→ Directions for this task
With pictures excluded, copy word for word the lines in the data below from the line containing "D2: schottky (A" through the line containing "TP1: test point (n11) -> test point (n2)".
BEGIN Given information
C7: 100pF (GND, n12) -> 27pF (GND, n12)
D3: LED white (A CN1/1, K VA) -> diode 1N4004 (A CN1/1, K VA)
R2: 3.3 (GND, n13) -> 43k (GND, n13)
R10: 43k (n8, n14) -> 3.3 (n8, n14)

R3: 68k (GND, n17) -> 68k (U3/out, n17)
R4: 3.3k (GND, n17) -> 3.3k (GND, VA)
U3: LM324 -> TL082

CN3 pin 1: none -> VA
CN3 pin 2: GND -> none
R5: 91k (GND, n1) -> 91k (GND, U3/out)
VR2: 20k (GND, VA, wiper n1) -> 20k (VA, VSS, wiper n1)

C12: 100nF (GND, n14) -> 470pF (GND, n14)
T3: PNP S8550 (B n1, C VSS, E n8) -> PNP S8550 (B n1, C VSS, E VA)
END Given information
BEGIN Given information
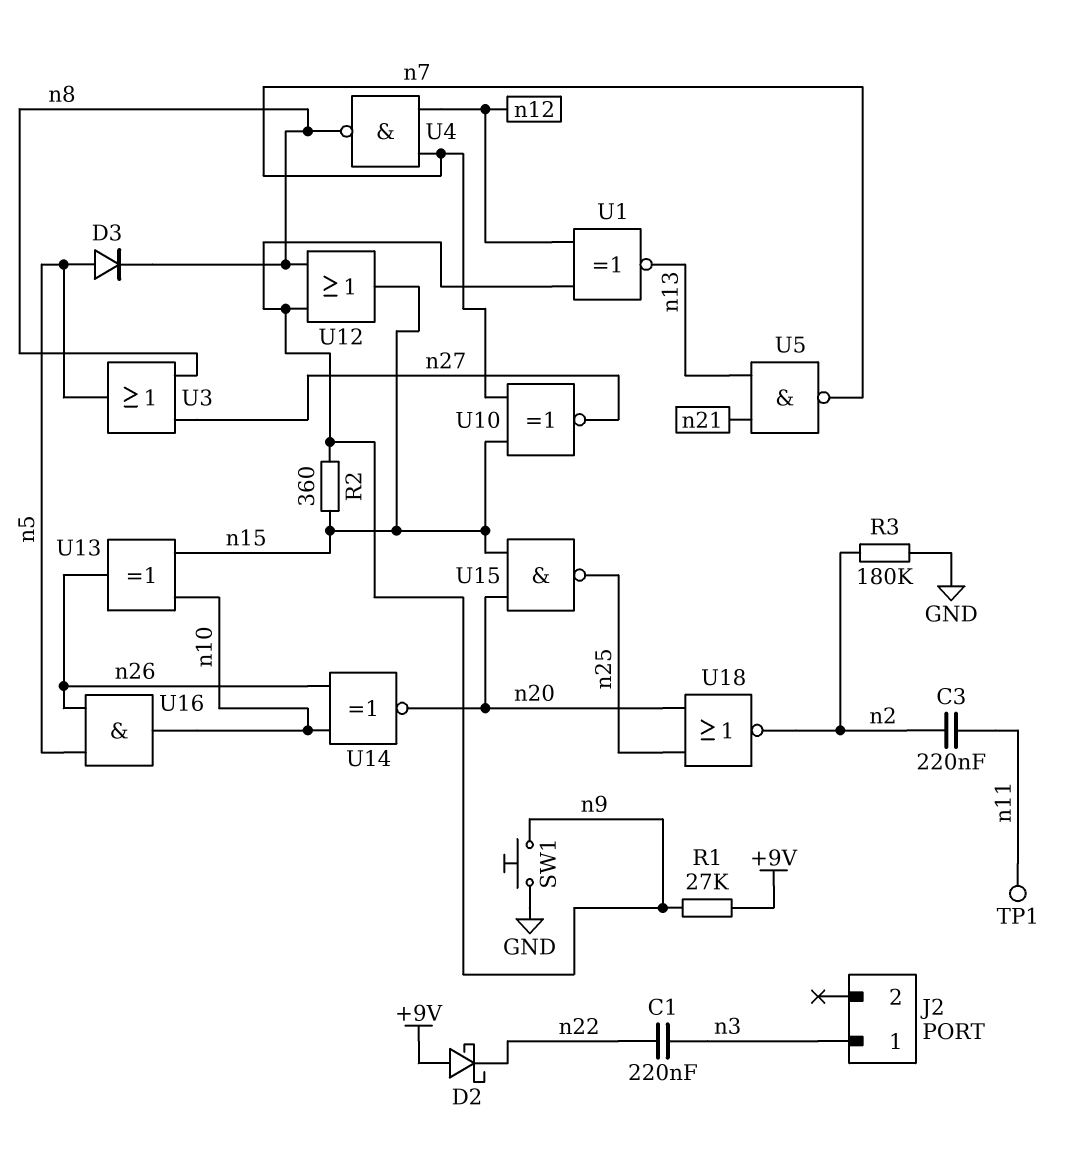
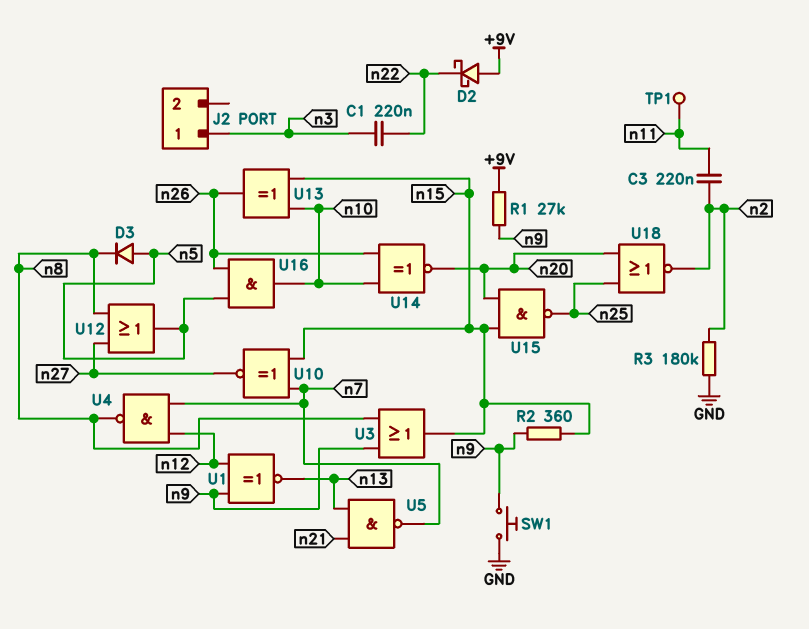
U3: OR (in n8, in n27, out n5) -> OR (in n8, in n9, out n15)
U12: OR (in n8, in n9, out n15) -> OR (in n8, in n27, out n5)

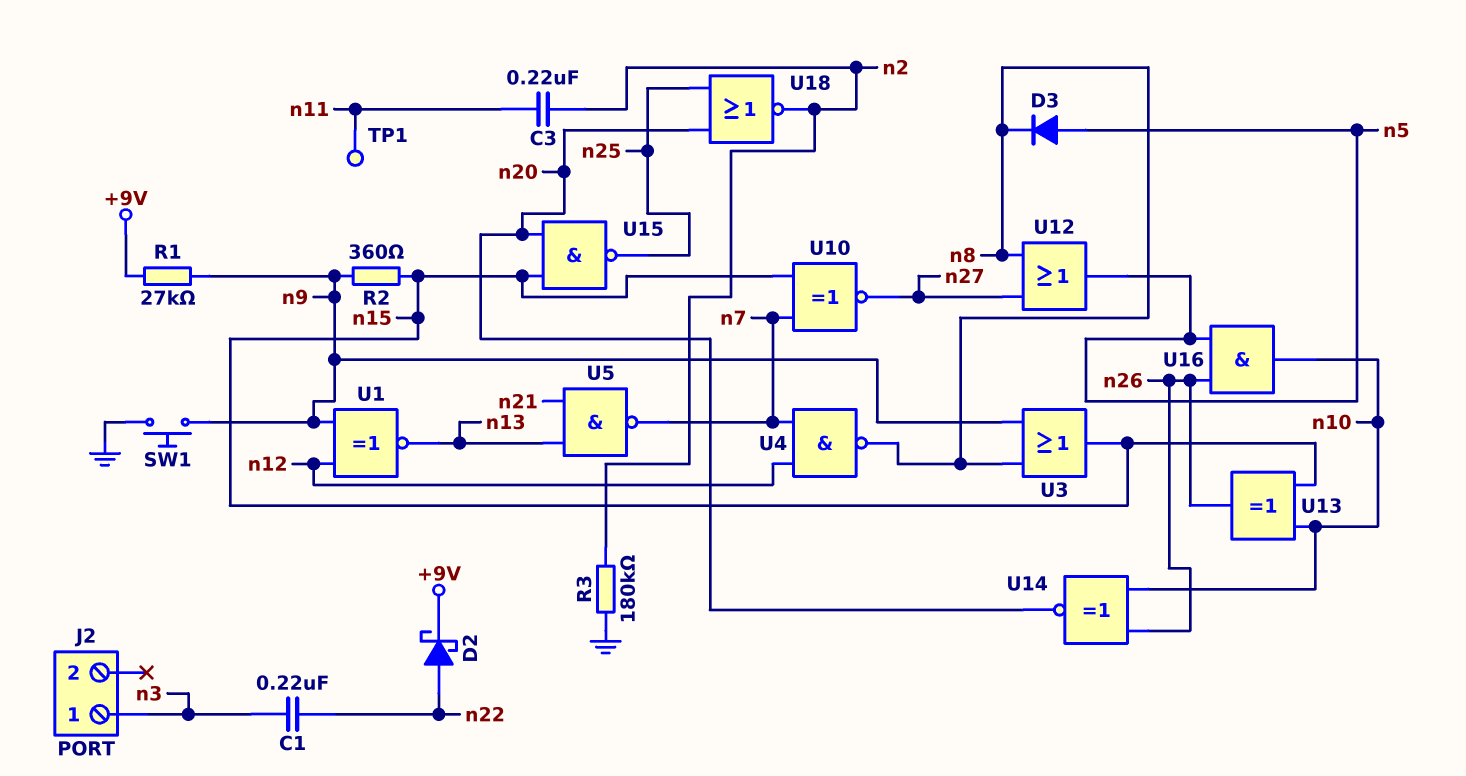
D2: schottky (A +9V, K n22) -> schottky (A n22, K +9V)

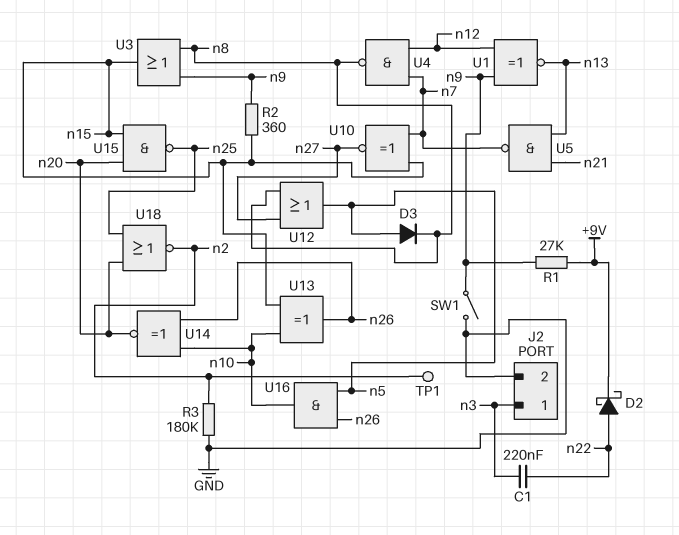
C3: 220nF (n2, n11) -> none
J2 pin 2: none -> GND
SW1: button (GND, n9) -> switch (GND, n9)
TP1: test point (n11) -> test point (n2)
END Given information
→ Answer section
D2: schottky (A +9V, K n22) -> schottky (A n22, K +9V)

C3: 220nF (n2, n11) -> none
J2 pin 2: none -> GND
SW1: button (GND, n9) -> switch (GND, n9)
TP1: test point (n11) -> test point (n2)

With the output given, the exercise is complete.